» REQUIRED ACTION
With the pictures removed, please write out every line below exactly as given.

═════ MATERIAL PROVIDED ═════

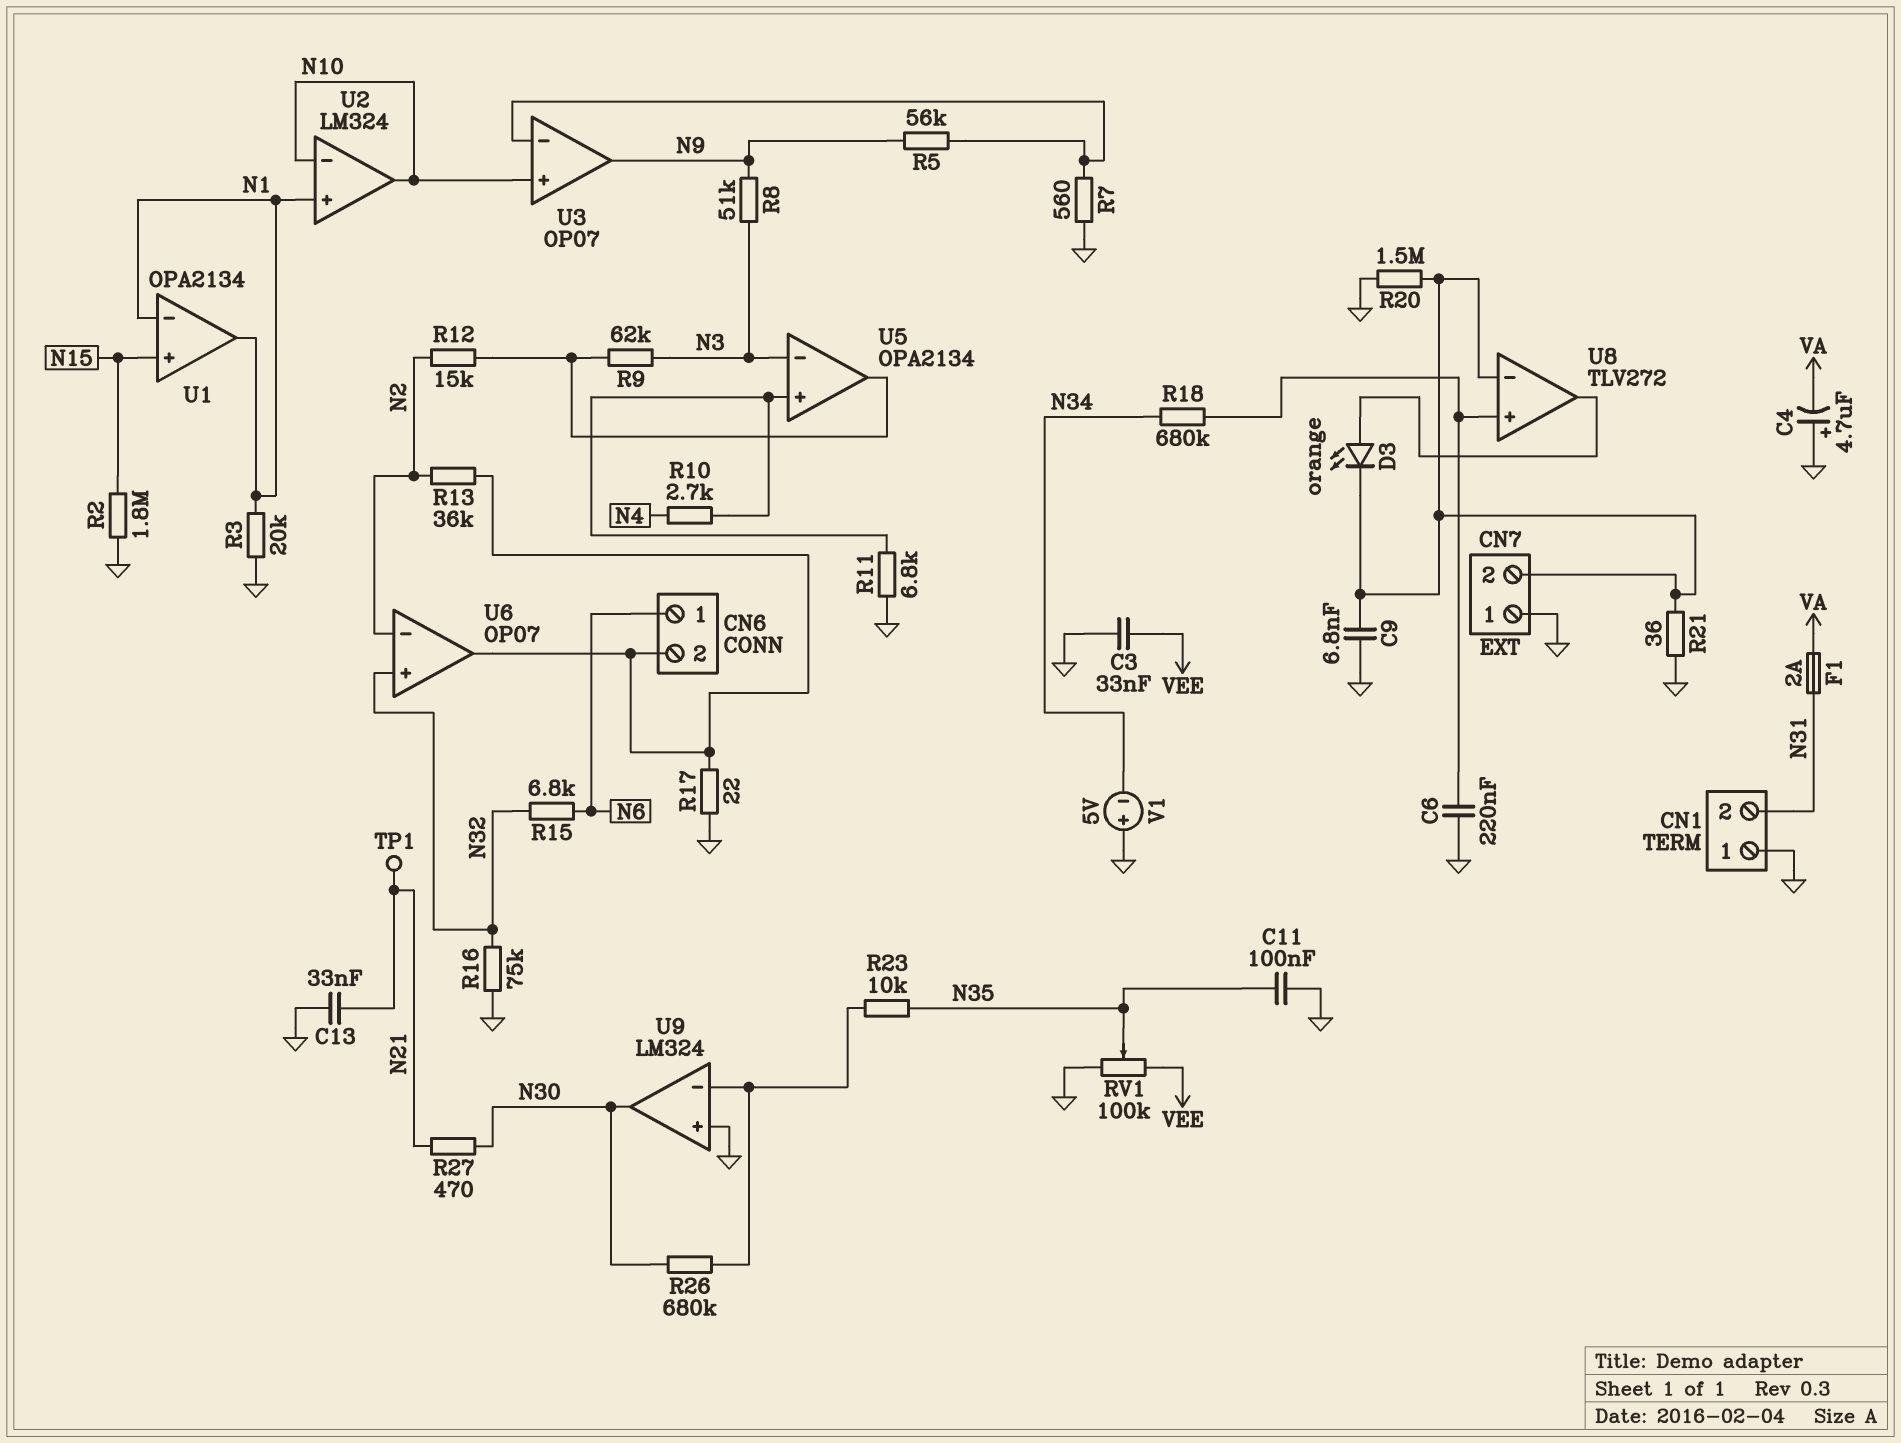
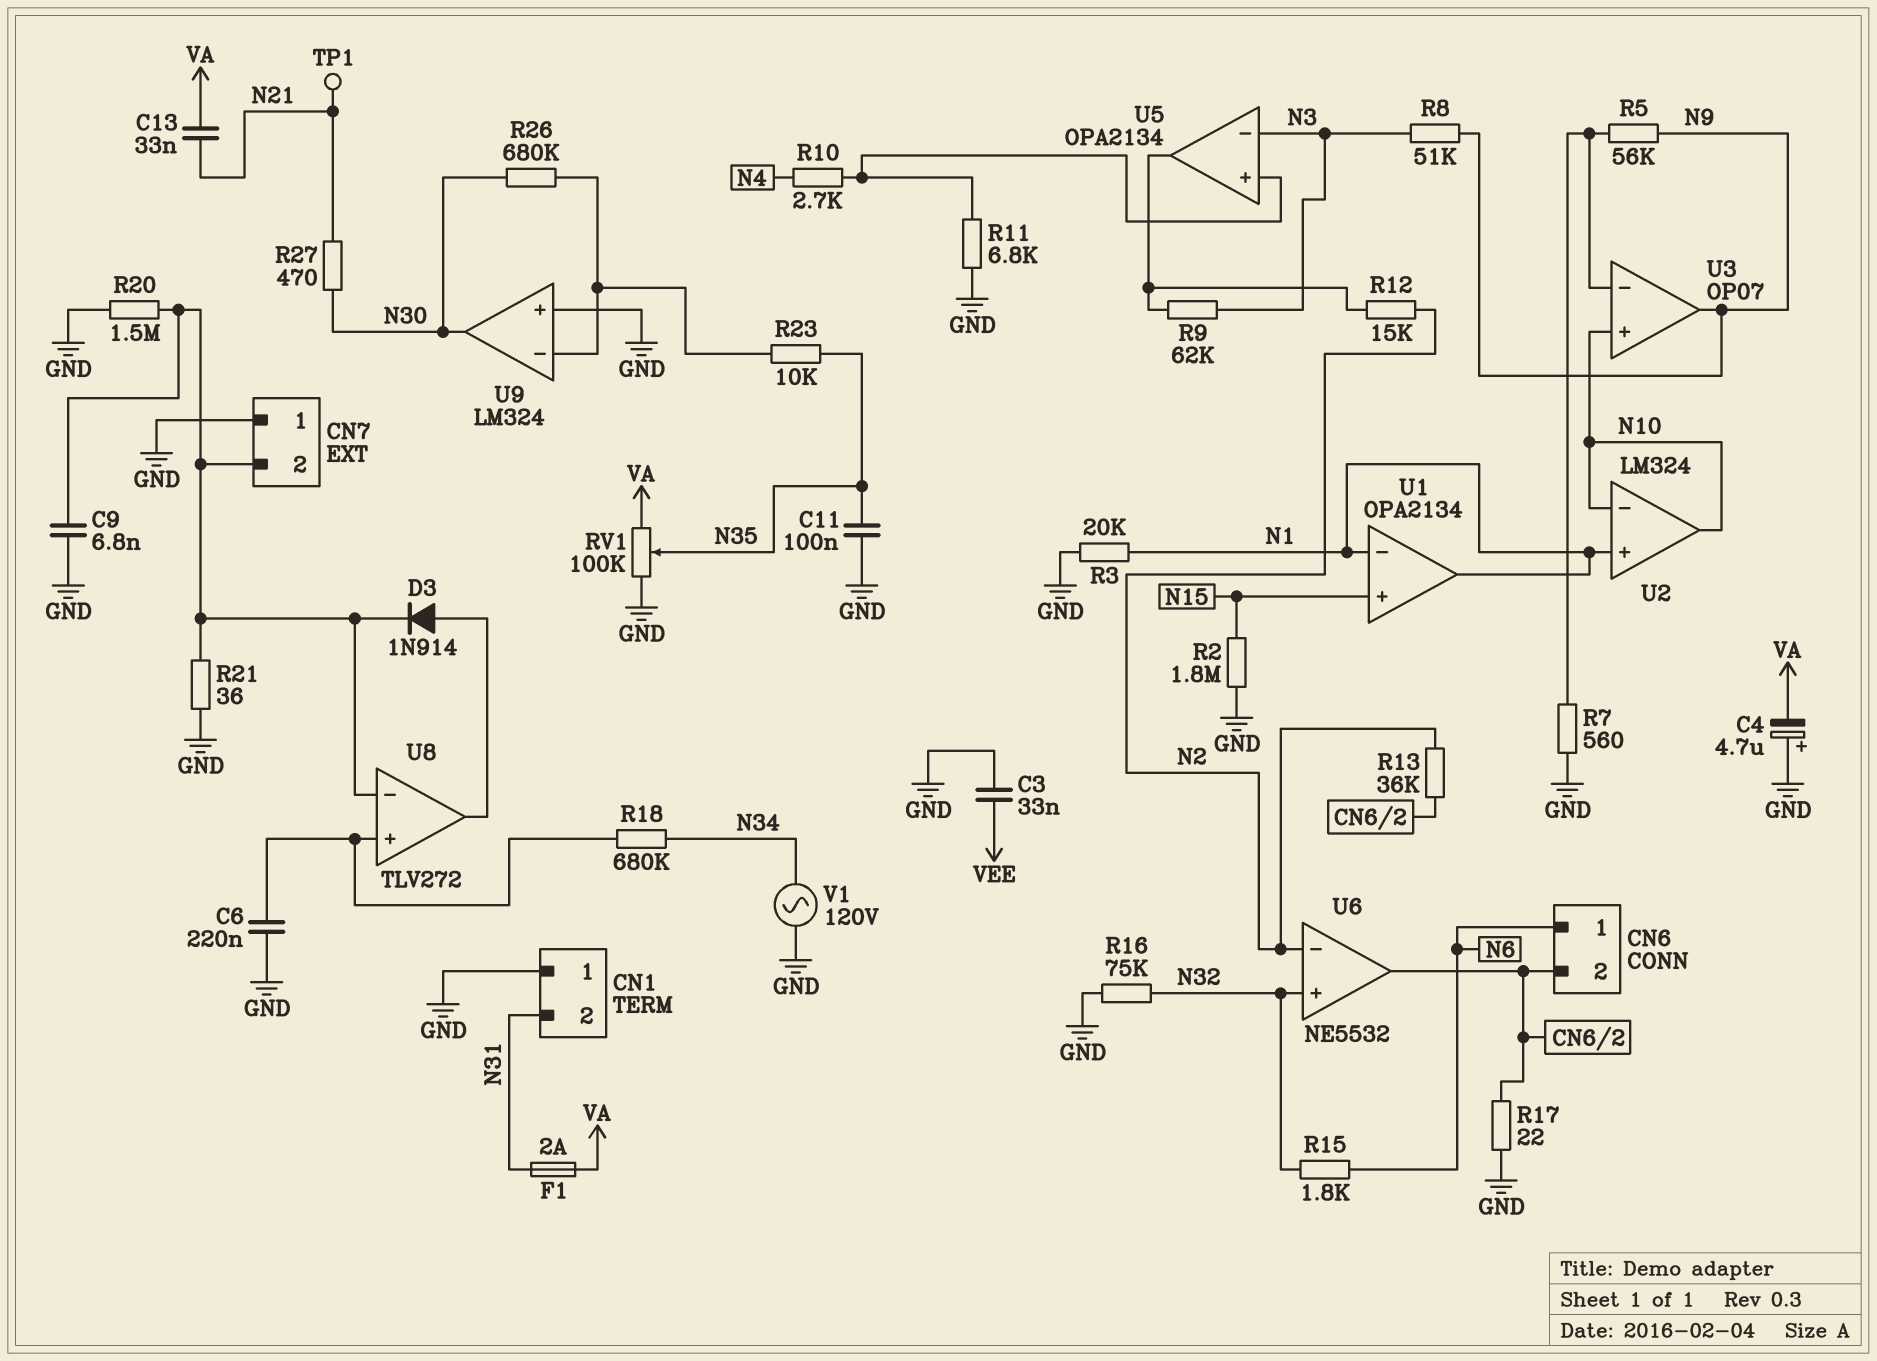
C13: 33nF (GND, N21) -> 33nF (N21, VA)
D3: LED orange (A U8/out, K CN7/2) -> diode 1N914 (A U8/out, K CN7/2)
R15: 6.8k (N6, N32) -> 1.8k (N6, N32)
RV1: 100k (GND, VEE, wiper N35) -> 100k (GND, VA, wiper N35)
U6: OP07 -> NE5532
V1: 5V (plus GND, minus N34) -> AC 120V (GND, N34)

═════

» EXERCISE OUTPUT
C13: 33nF (GND, N21) -> 33nF (N21, VA)
D3: LED orange (A U8/out, K CN7/2) -> diode 1N914 (A U8/out, K CN7/2)
R15: 6.8k (N6, N32) -> 1.8k (N6, N32)
RV1: 100k (GND, VEE, wiper N35) -> 100k (GND, VA, wiper N35)
U6: OP07 -> NE5532
V1: 5V (plus GND, minus N34) -> AC 120V (GND, N34)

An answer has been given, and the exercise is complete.